PROBLEM = Set the records down again exactly, apart from any pictures in them.
** GIVEN INFORMATION follows **
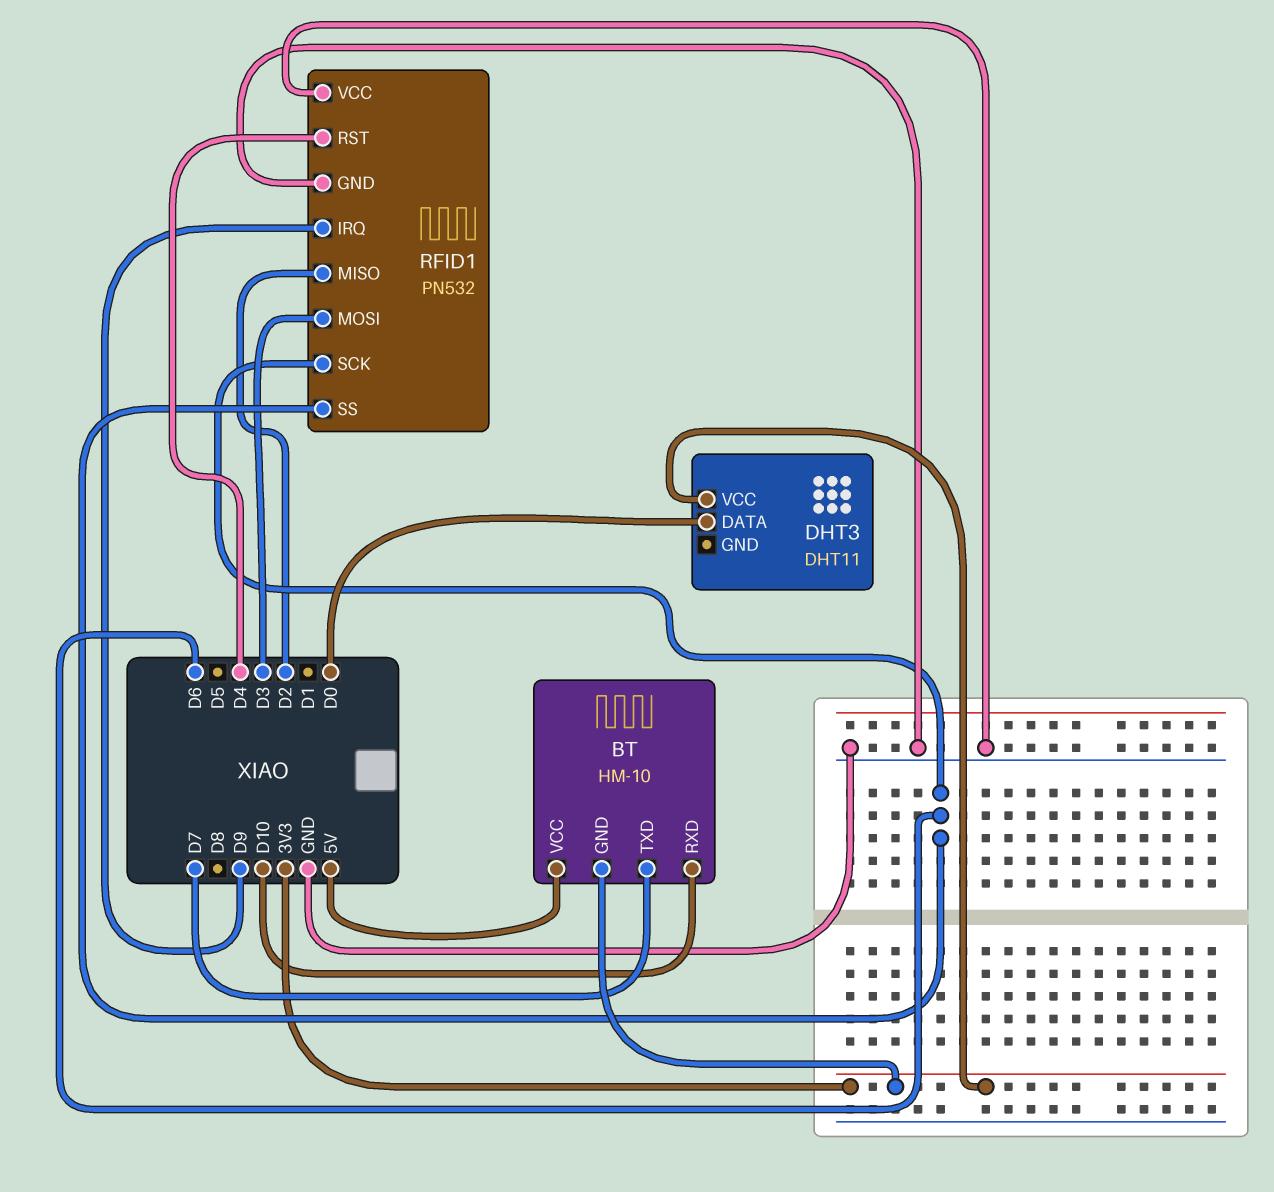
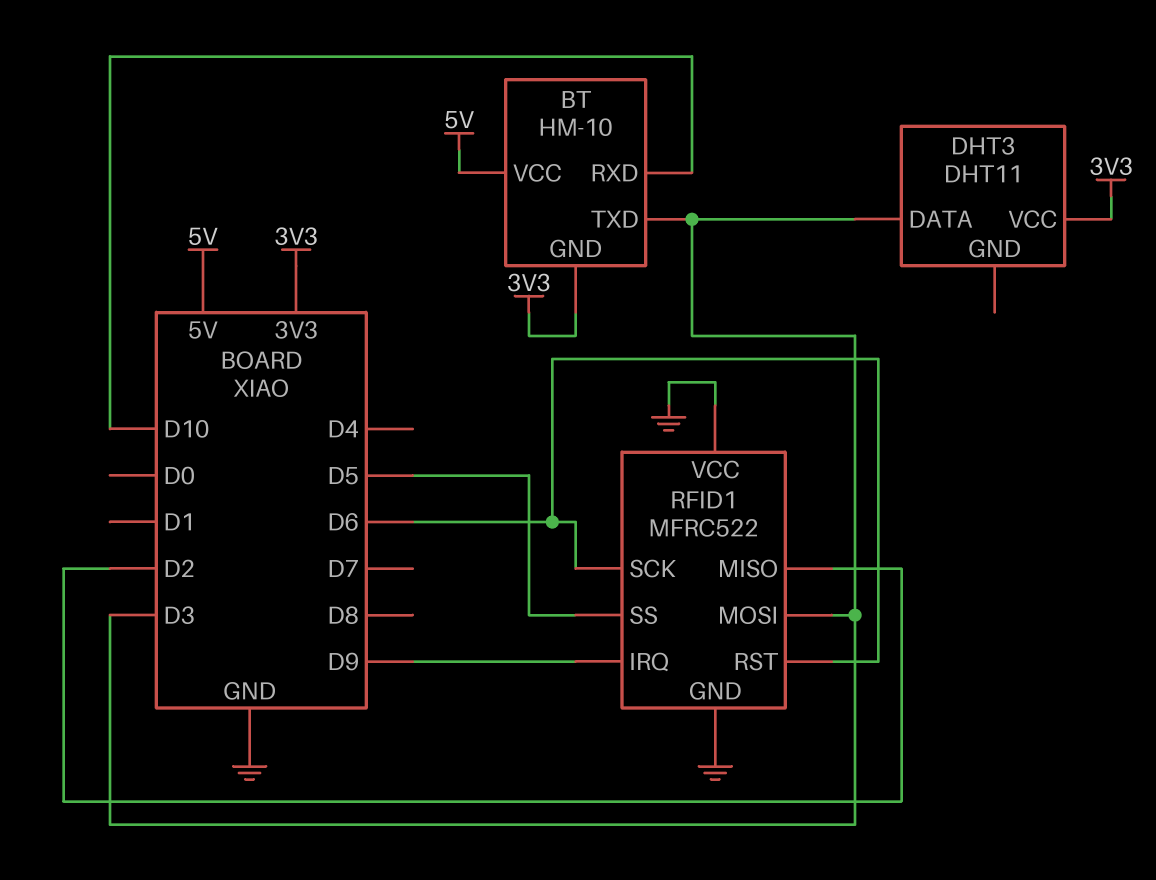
BT pin TXD: D7 -> D3
DHT3 pin DATA: D0 -> D3
RFID1: PN532 -> MFRC522
RFID1 pin RST: D4 -> D6
RFID1 pin SS: D6 -> D5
** End of GIVEN INFORMATION **
SOLVED PROBLEM =
BT pin TXD: D7 -> D3
DHT3 pin DATA: D0 -> D3
RFID1: PN532 -> MFRC522
RFID1 pin RST: D4 -> D6
RFID1 pin SS: D6 -> D5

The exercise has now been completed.